◆ Task prompt
Please show all lines of the records that include "white".
═══ Available data
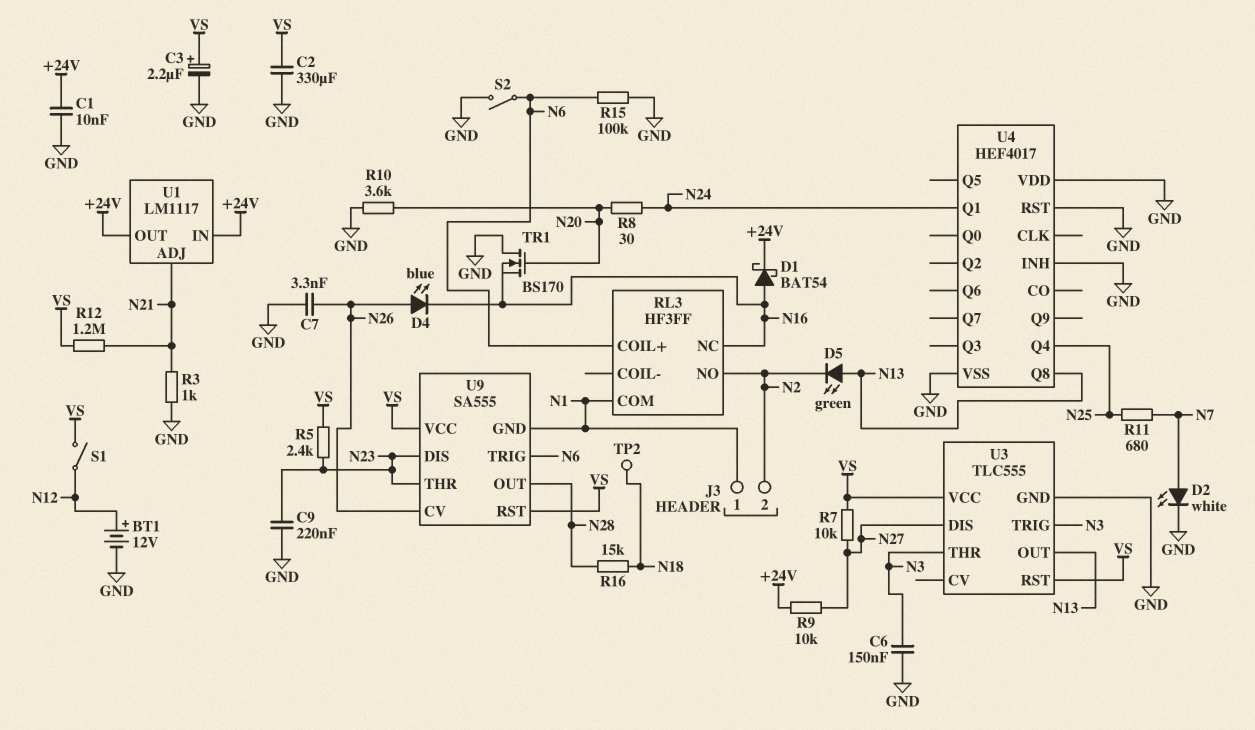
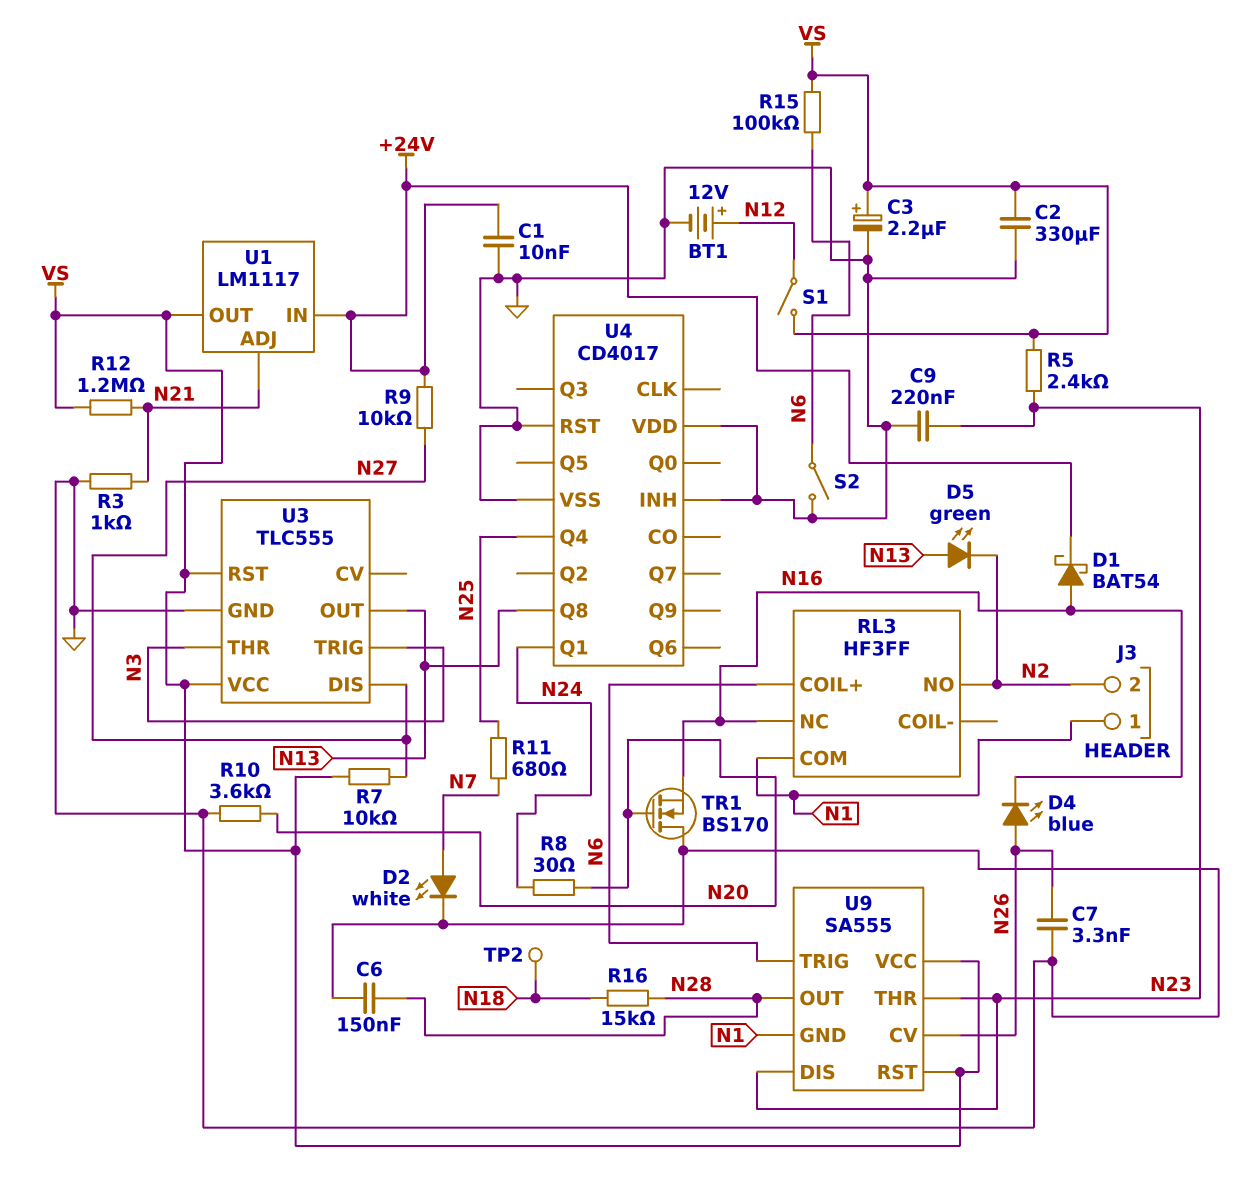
C6: 150nF (GND, N3) -> 150nF (GND, N28)
R15: 100k (GND, N6) -> 100k (N6, VS)
U1 pin OUT: +24V -> VS
U4: HEF4017 -> CD4017

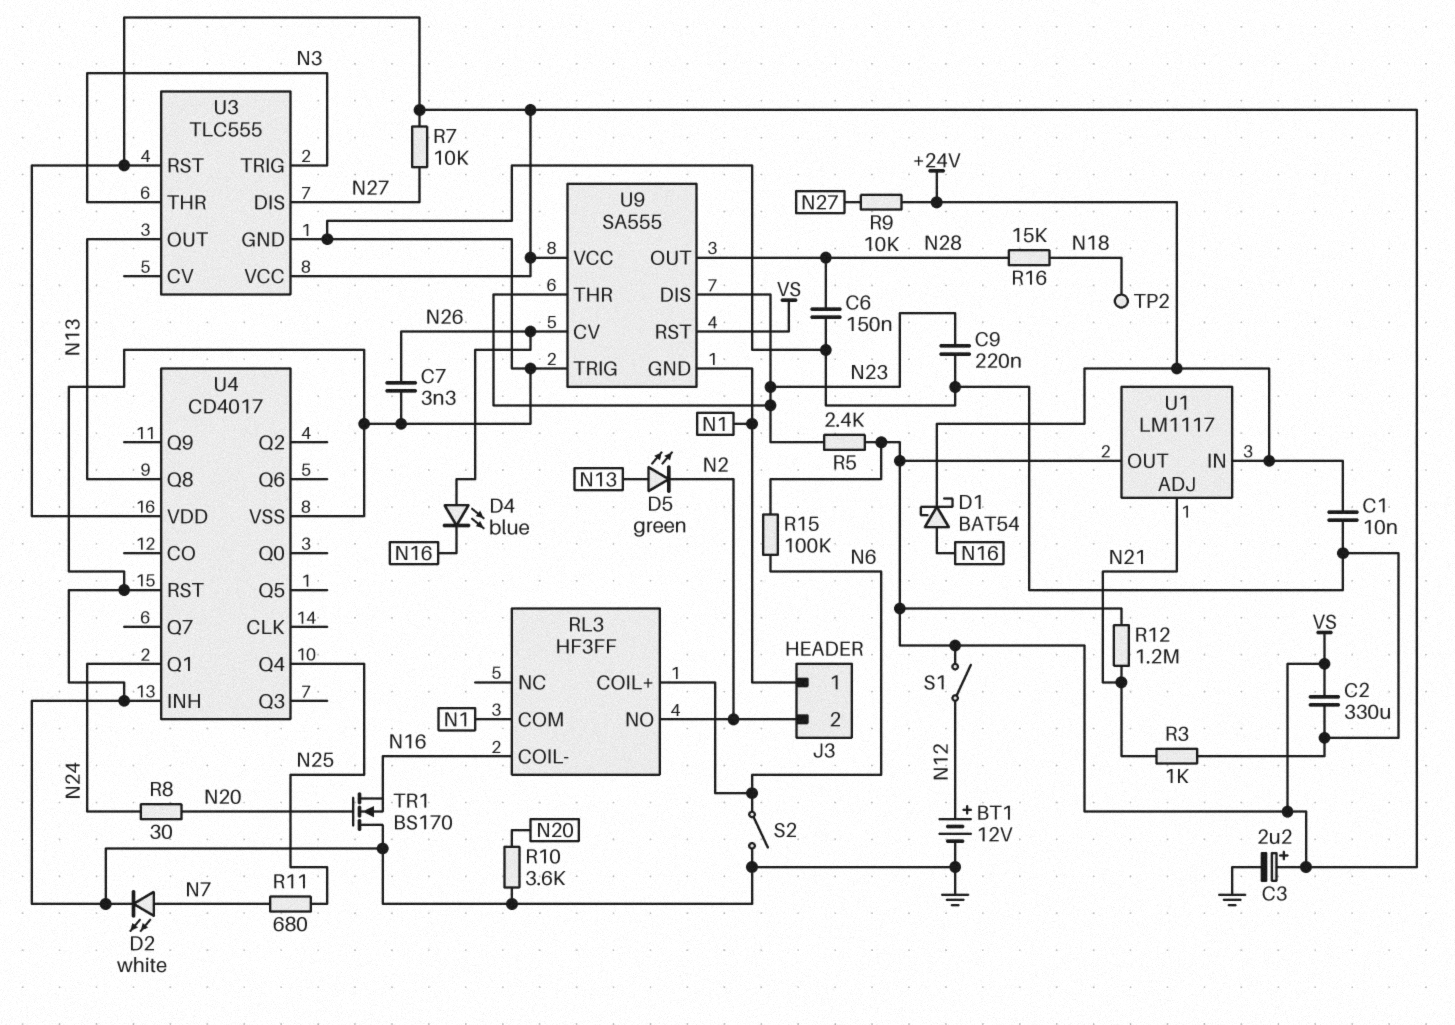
RL3 pin COIL-: none -> N16
RL3 pin NC: N16 -> none
U4 pin VDD: GND -> VS
U9 pin TRIG: N6 -> GND

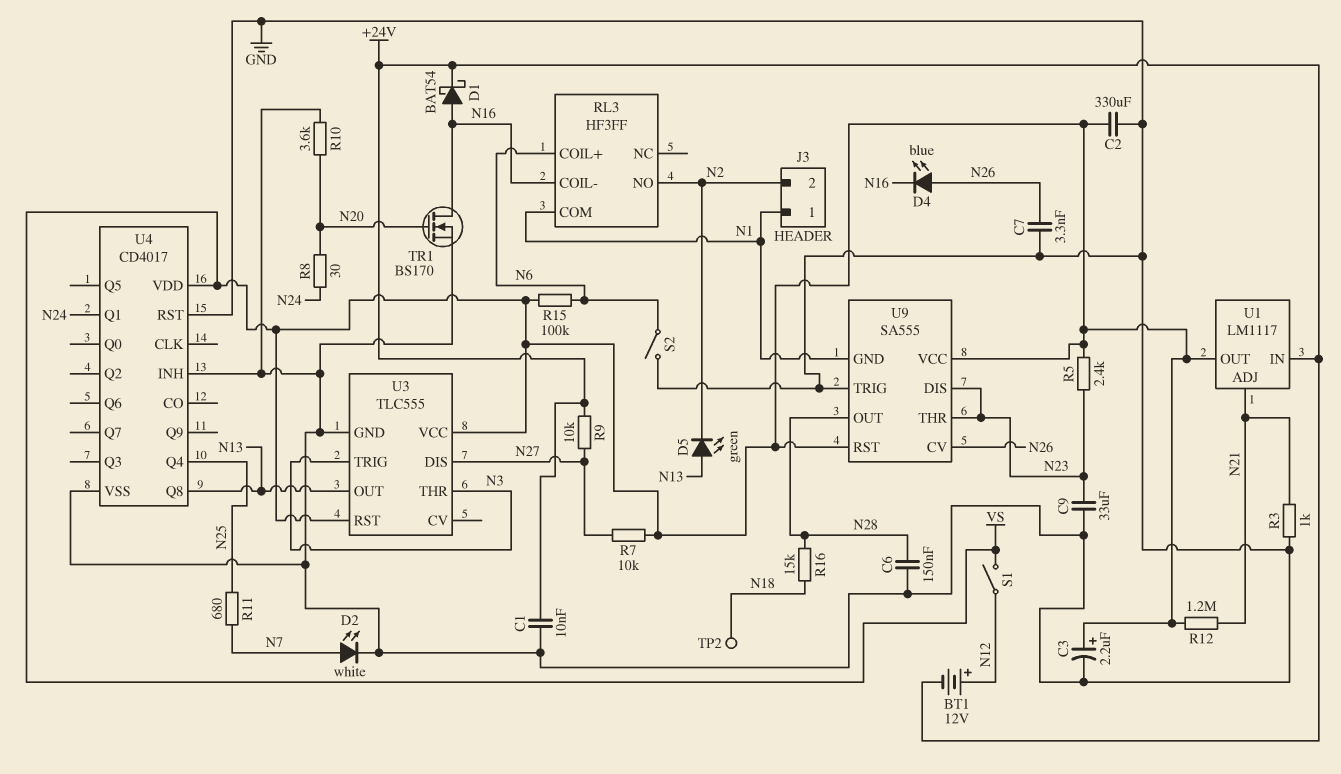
BT1: 12V (plus N12, minus GND) -> 12V (plus N12, minus +24V)
C9: 220nF (GND, N23) -> 33uF (GND, N23)
TR1: NMOS BS170 (G N20, D GND, S N16) -> NMOS BS170 (G N20, D N16, S GND)

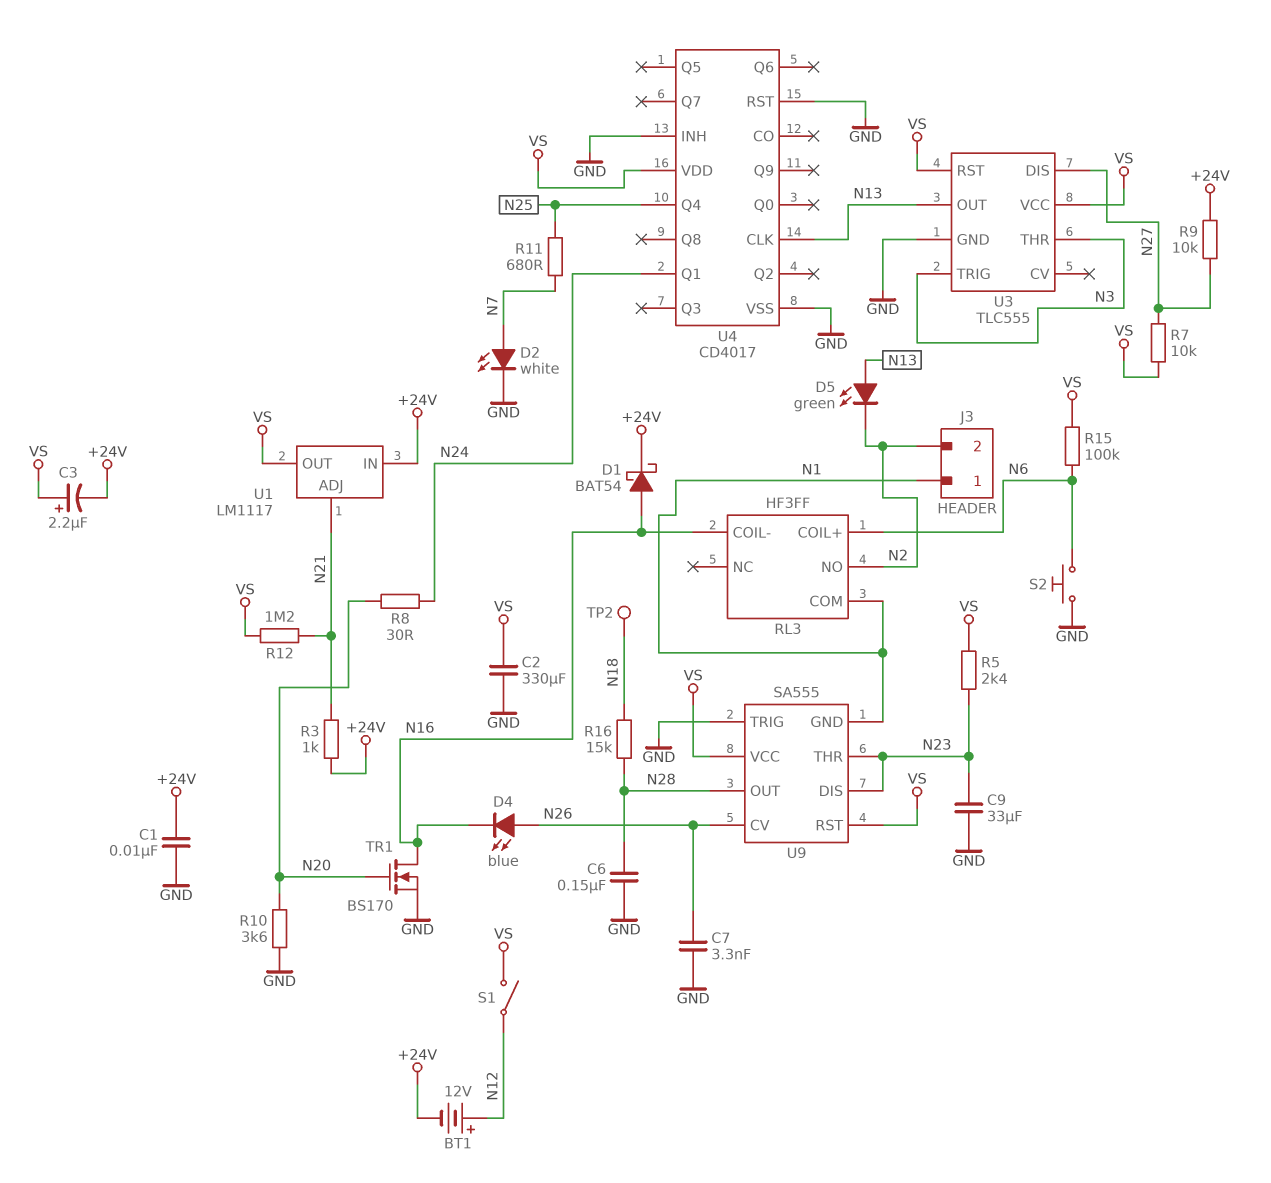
C3: 2.2uF (plus VS, minus GND) -> 2.2uF (plus VS, minus +24V)
R3: 1k (GND, N21) -> 1k (+24V, N21)
S2: switch (GND, N6) -> button (GND, N6)
U4 pin CLK: none -> N13
U4 pin Q8: N13 -> none

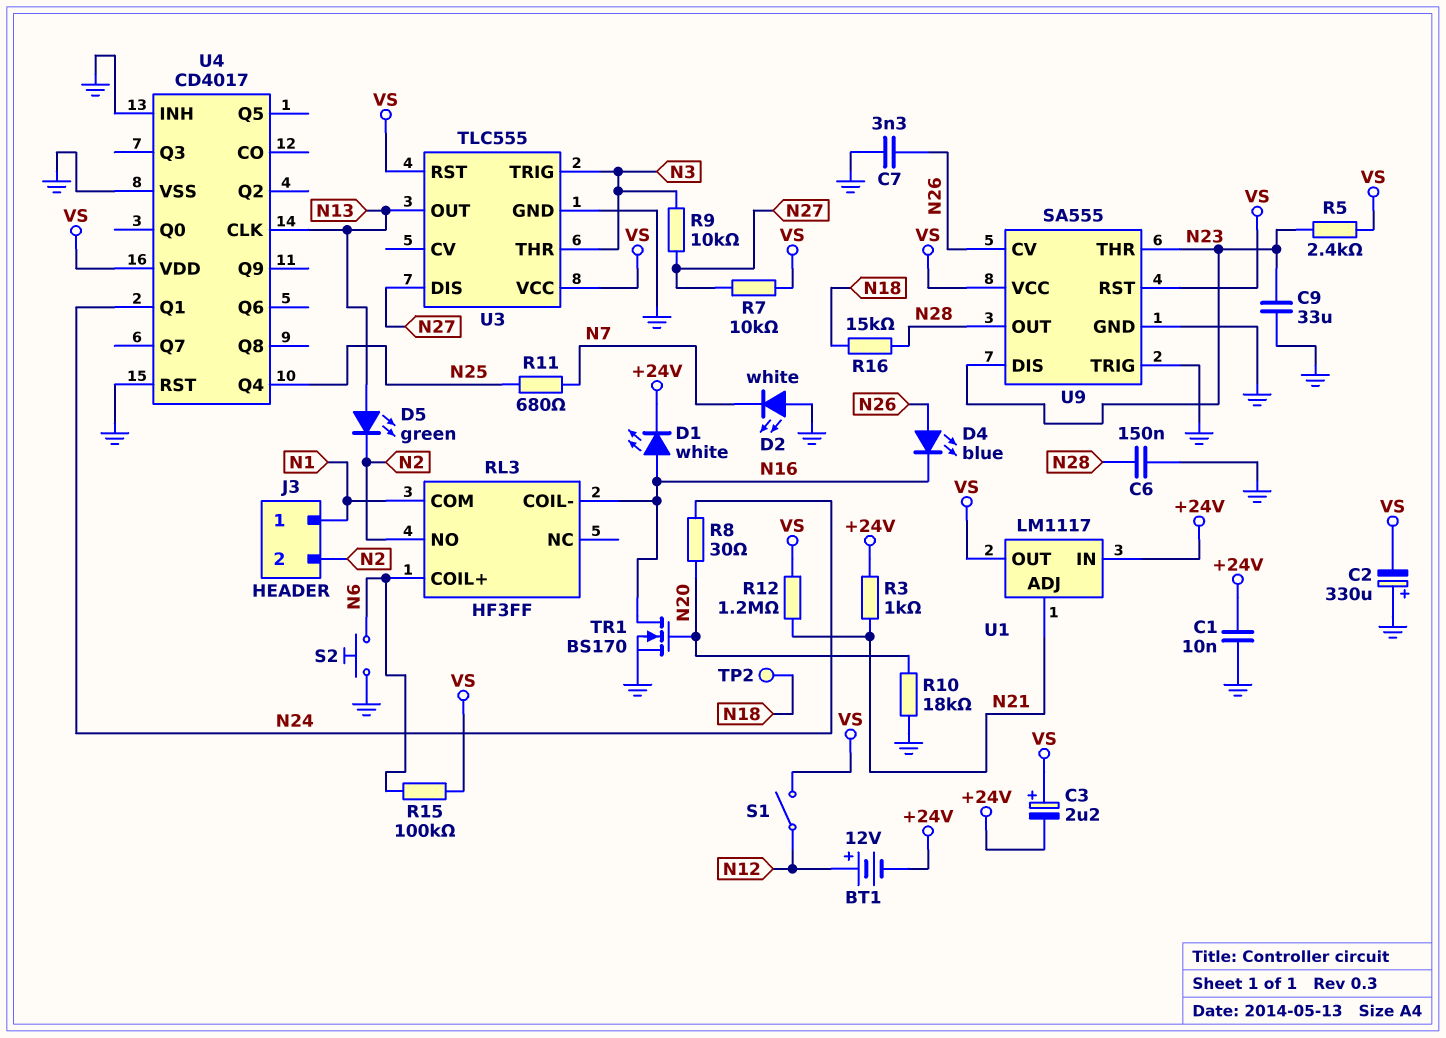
C2: 330uF (GND, VS) -> 330uF (plus GND, minus VS)
D1: schottky BAT54 (A N16, K +24V) -> LED white (A N16, K +24V)
D2: LED white (A N7, K GND) -> LED white (A GND, K N7)
R9: 10k (+24V, N27) -> 10k (N3, N27)
R10: 3.6k (GND, N20) -> 18k (GND, N20)
U9 pin GND: N1 -> GND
══════
◆ Output for this task
D1: schottky BAT54 (A N16, K +24V) -> LED white (A N16, K +24V)
D2: LED white (A N7, K GND) -> LED white (A GND, K N7)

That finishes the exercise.